— PROBLEM DETAILS —
Beginning with the line that holds "orange bowling pin: 10 -> 12" and ending with the last line below, please copy every line exactly, add nothing, and leave out the pictures.

— DATA EXTRACTS —

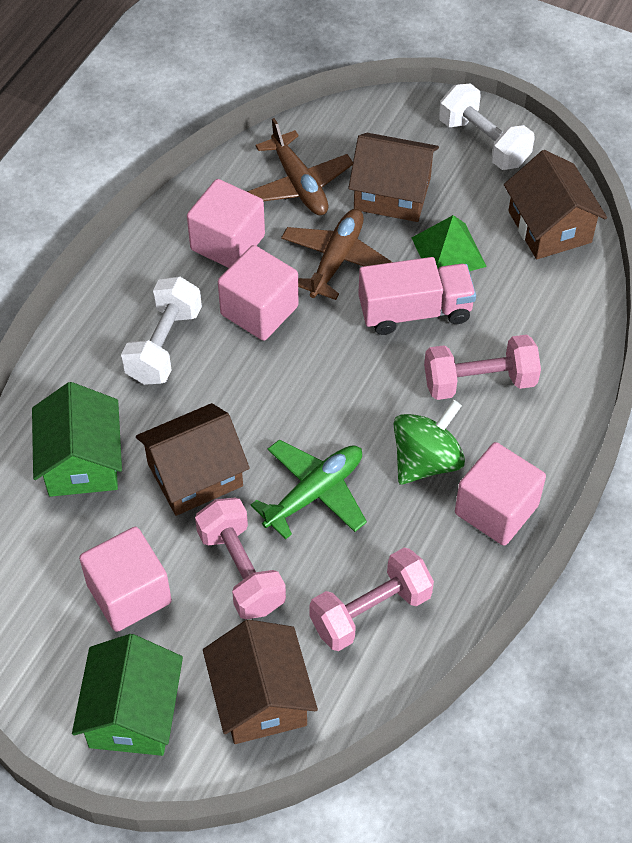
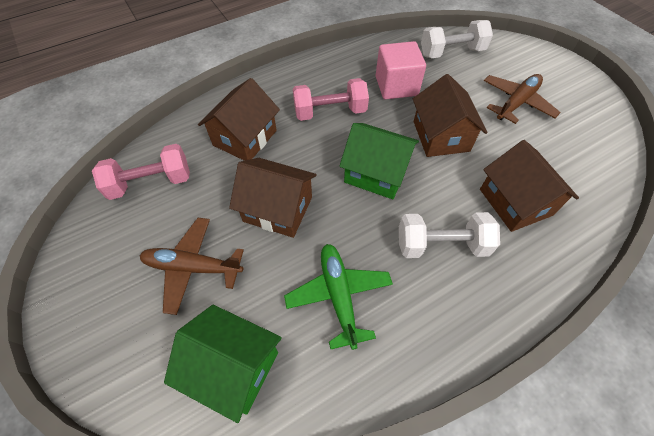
green pyramid: 1 -> 0
green spinning top: 1 -> 0
pink cube: 4 -> 1
pink dumbbell: 3 -> 2
pink truck: 1 -> 0

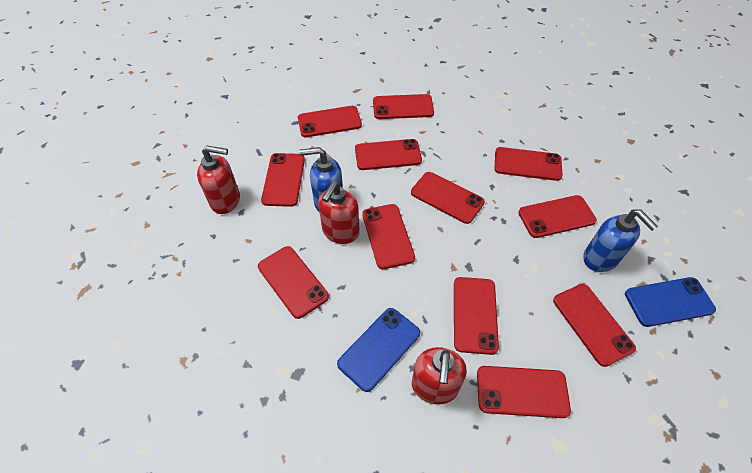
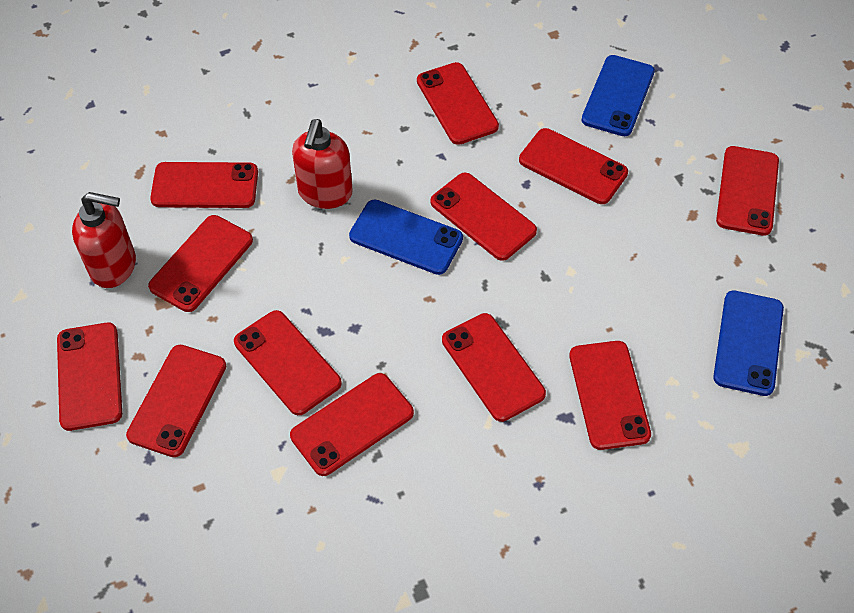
blue phone: 2 -> 3
blue soap dispenser: 2 -> 0
red soap dispenser: 3 -> 2

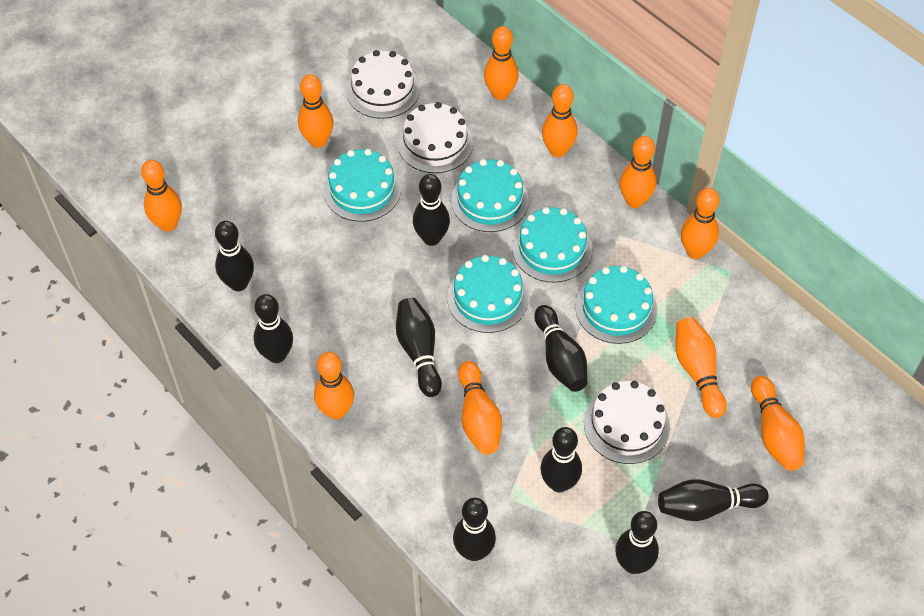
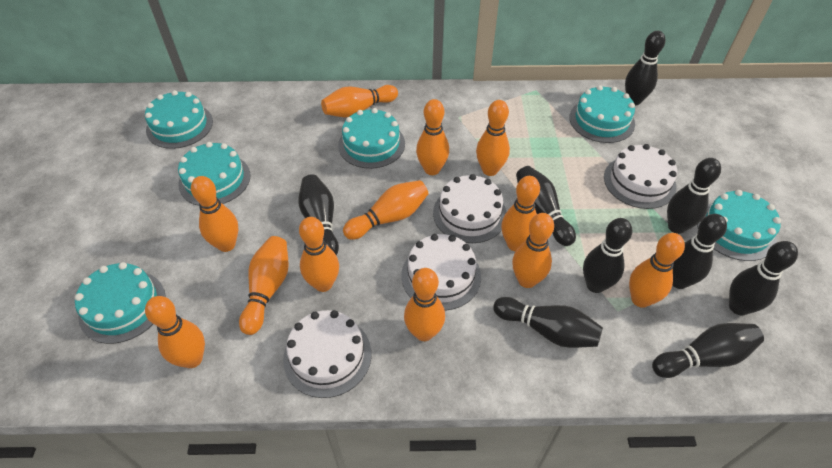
orange bowling pin: 10 -> 12
turquoise cake: 5 -> 6
white cake: 3 -> 4

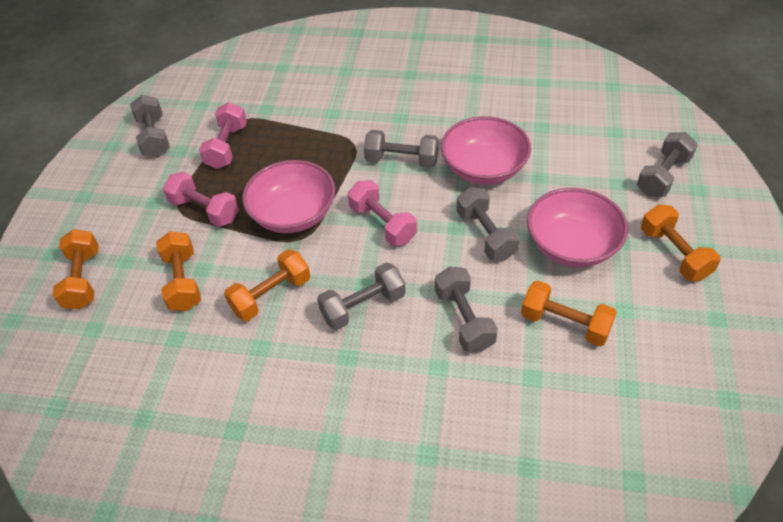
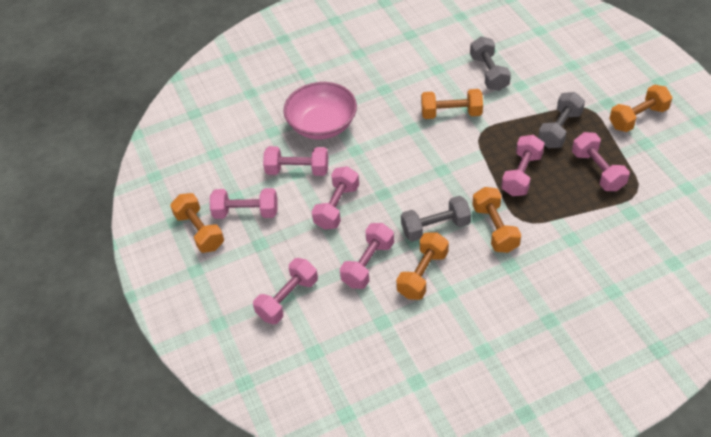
grey dumbbell: 6 -> 3
pink bowl: 3 -> 1
pink dumbbell: 3 -> 7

— OUTPUT FOR THIS EXERCISE —
orange bowling pin: 10 -> 12
turquoise cake: 5 -> 6
white cake: 3 -> 4

grey dumbbell: 6 -> 3
pink bowl: 3 -> 1
pink dumbbell: 3 -> 7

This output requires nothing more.